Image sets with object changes
:::
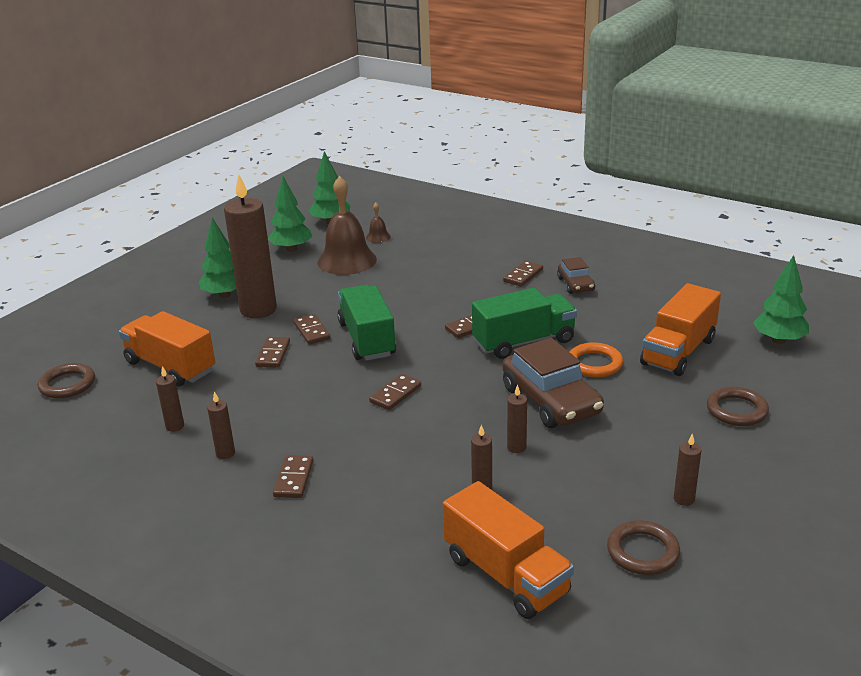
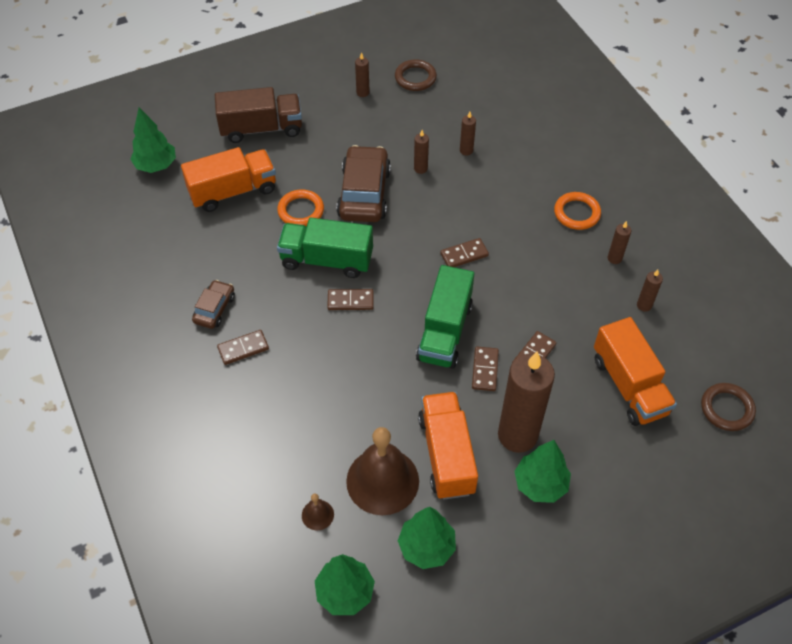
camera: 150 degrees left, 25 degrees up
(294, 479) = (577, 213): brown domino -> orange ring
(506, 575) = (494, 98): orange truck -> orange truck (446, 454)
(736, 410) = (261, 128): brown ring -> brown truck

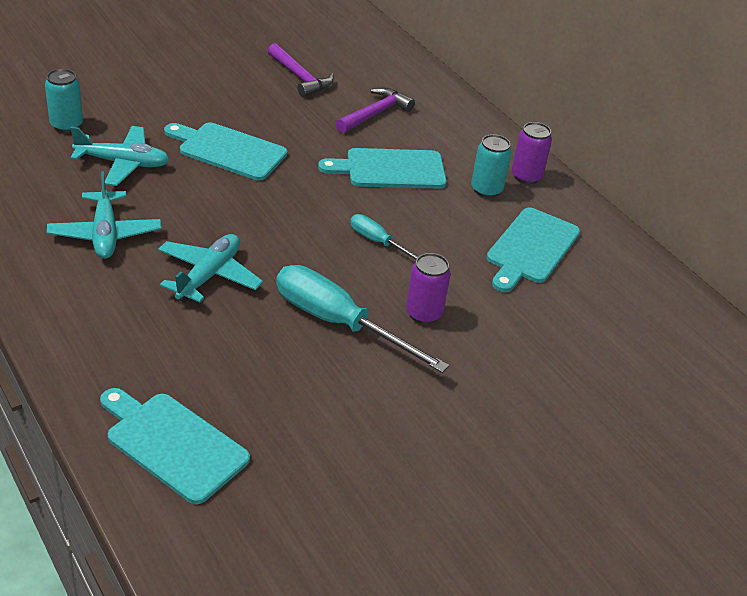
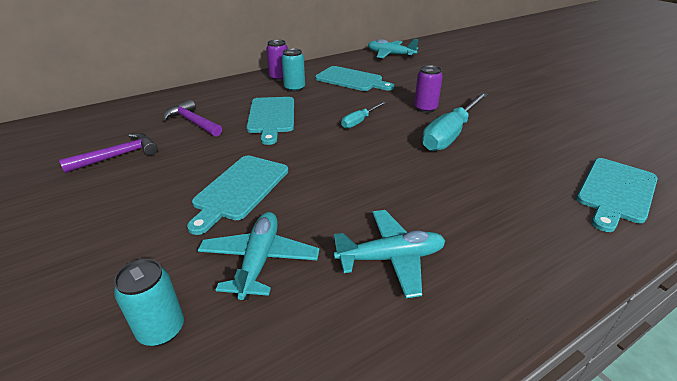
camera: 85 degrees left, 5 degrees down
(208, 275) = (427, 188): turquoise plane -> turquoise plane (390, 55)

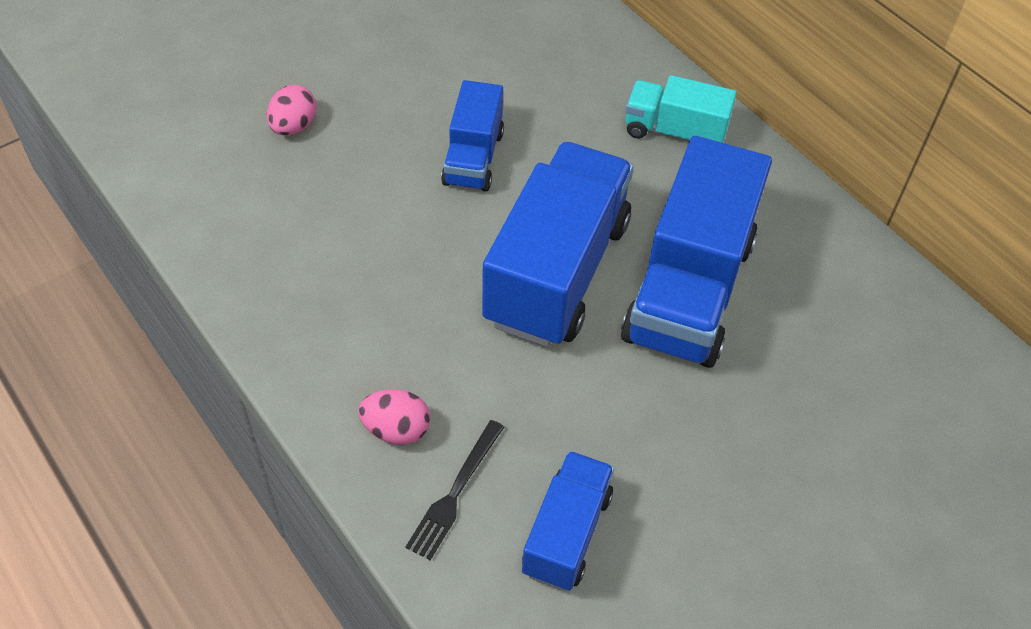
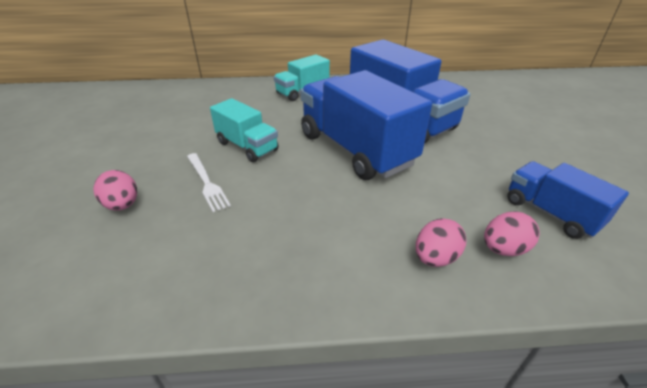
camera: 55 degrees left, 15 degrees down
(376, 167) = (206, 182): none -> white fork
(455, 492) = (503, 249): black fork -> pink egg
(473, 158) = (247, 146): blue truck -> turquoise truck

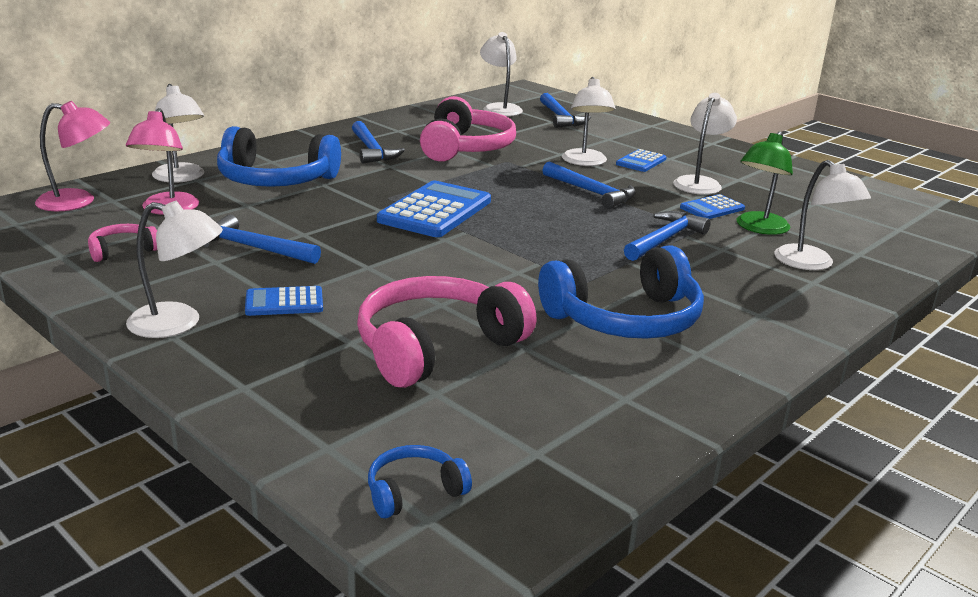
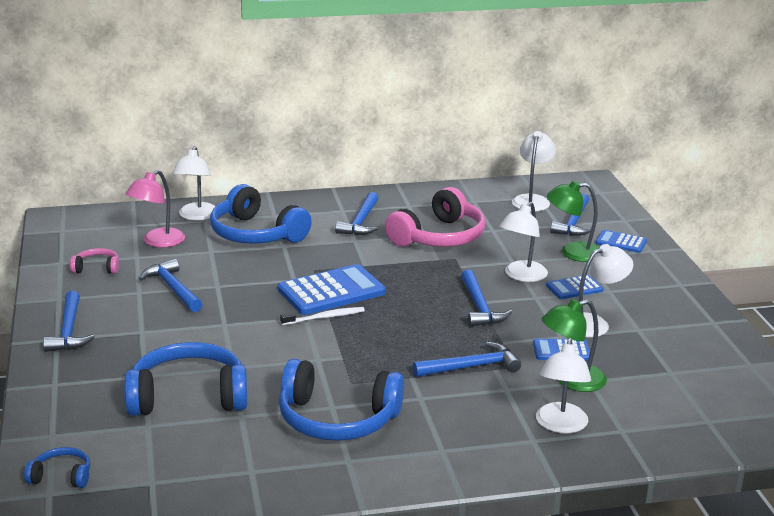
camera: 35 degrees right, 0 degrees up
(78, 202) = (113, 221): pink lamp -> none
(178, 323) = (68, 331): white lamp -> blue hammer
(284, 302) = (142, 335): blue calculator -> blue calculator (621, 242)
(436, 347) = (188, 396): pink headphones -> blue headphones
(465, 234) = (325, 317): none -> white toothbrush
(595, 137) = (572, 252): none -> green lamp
:::
* EXERCISE DETAILS
Go through the entries above and write them out again exactly, images left behind.

* RESULT
camera: 150 degrees left, 25 degrees up
(294, 479) = (577, 213): brown domino -> orange ring
(506, 575) = (494, 98): orange truck -> orange truck (446, 454)
(736, 410) = (261, 128): brown ring -> brown truck

camera: 85 degrees left, 5 degrees down
(208, 275) = (427, 188): turquoise plane -> turquoise plane (390, 55)

camera: 55 degrees left, 15 degrees down
(376, 167) = (206, 182): none -> white fork
(455, 492) = (503, 249): black fork -> pink egg
(473, 158) = (247, 146): blue truck -> turquoise truck

camera: 35 degrees right, 0 degrees up
(78, 202) = (113, 221): pink lamp -> none
(178, 323) = (68, 331): white lamp -> blue hammer
(284, 302) = (142, 335): blue calculator -> blue calculator (621, 242)
(436, 347) = (188, 396): pink headphones -> blue headphones
(465, 234) = (325, 317): none -> white toothbrush
(595, 137) = (572, 252): none -> green lamp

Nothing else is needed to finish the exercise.